== Data supplied ==
- Opening Delimiter -

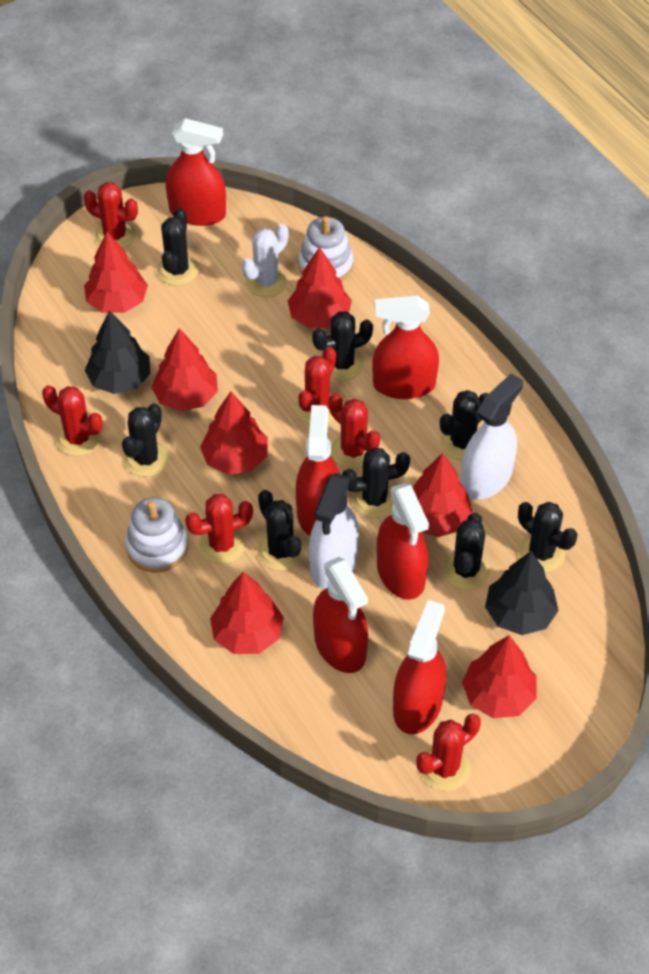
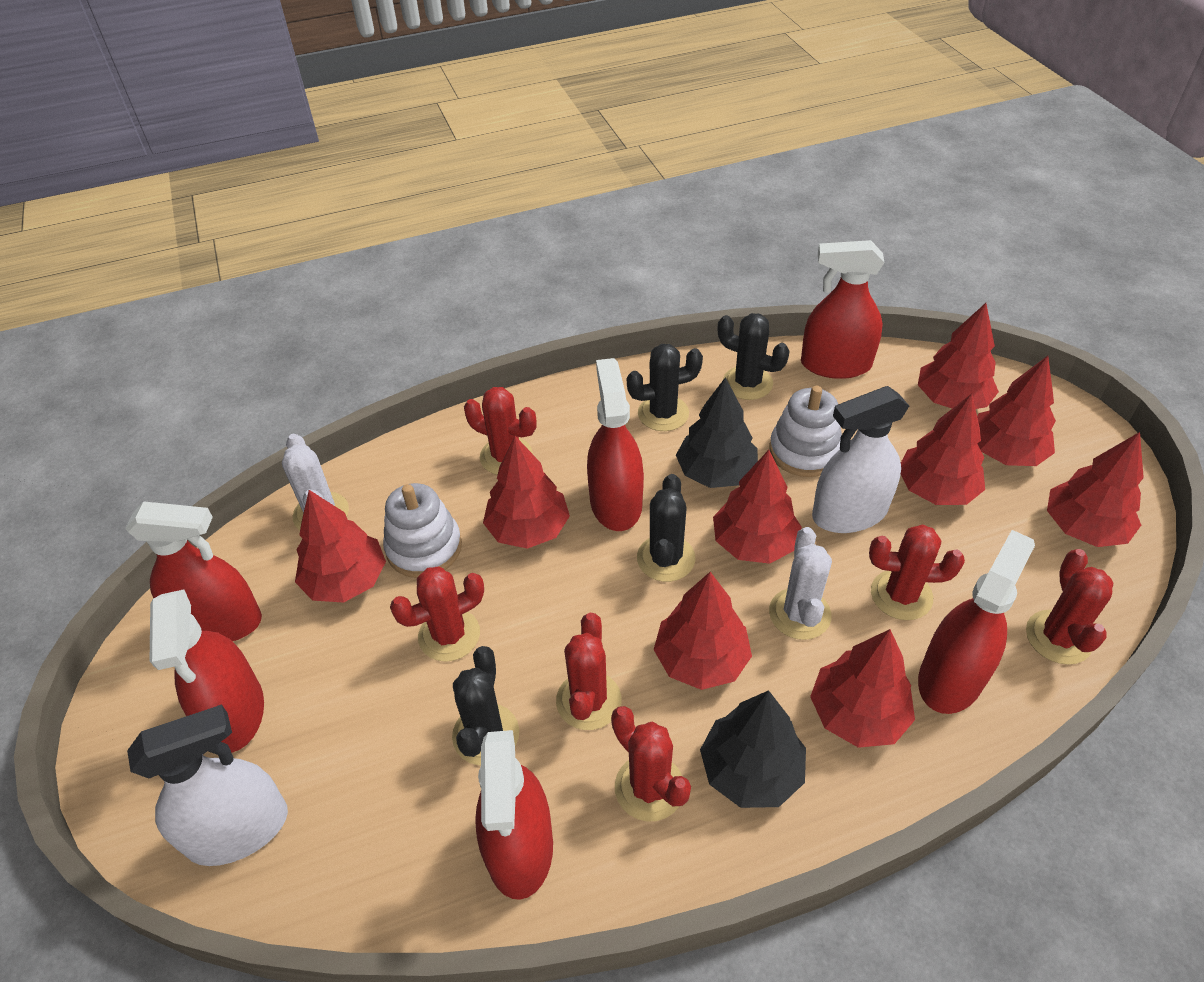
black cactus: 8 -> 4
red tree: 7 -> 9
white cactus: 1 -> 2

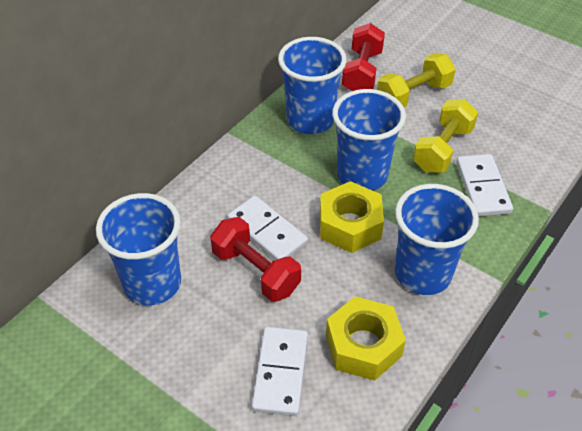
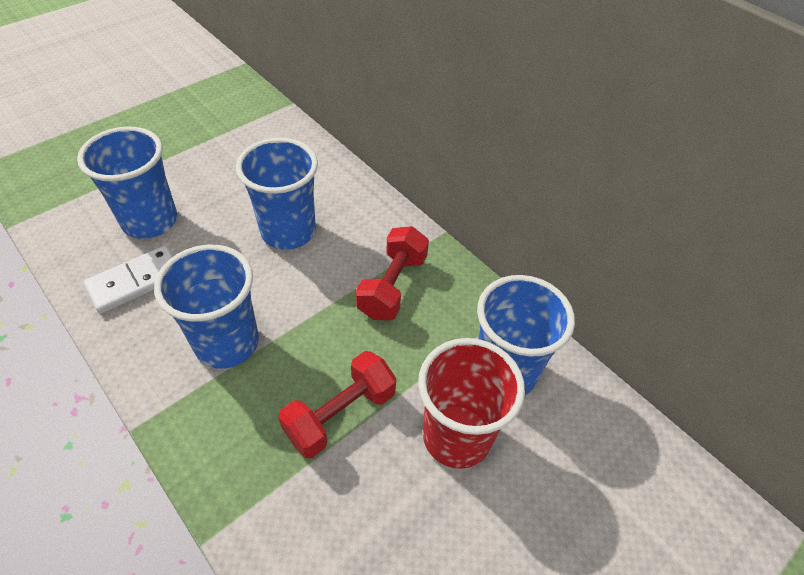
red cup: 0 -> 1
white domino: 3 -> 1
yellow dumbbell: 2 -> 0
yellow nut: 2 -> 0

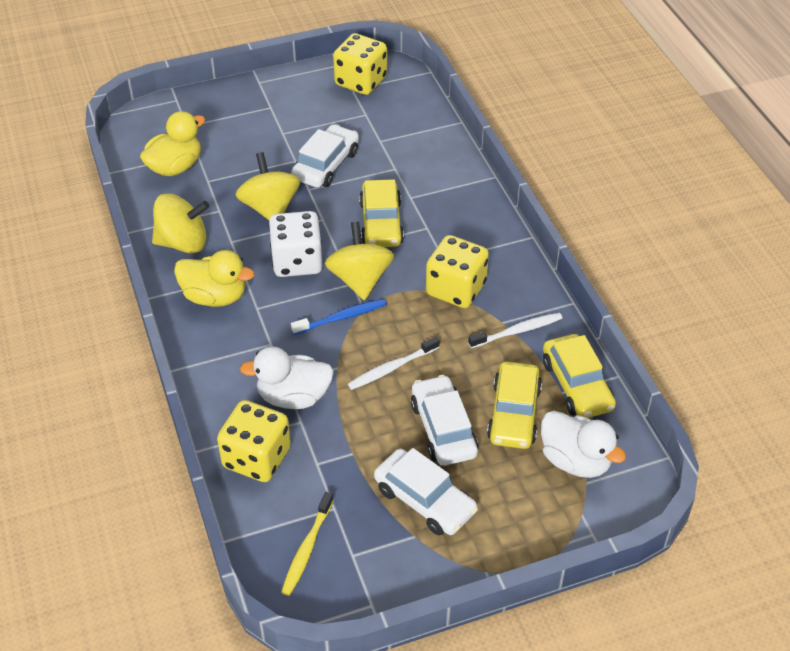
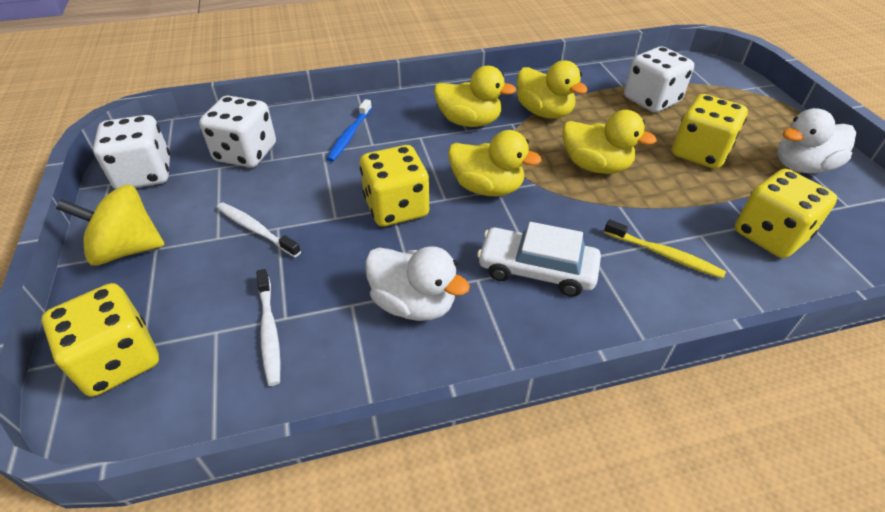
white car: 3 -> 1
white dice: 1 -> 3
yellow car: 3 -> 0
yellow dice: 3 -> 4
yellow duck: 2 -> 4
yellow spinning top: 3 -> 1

- Closing Delimiter -

== Assignment ==
The required output is an exact copy of the lines from the one with "yellow nut: 2 -> 0" through the final line of the data above, with pictures removed.

== Expected answer ==
yellow nut: 2 -> 0

white car: 3 -> 1
white dice: 1 -> 3
yellow car: 3 -> 0
yellow dice: 3 -> 4
yellow duck: 2 -> 4
yellow spinning top: 3 -> 1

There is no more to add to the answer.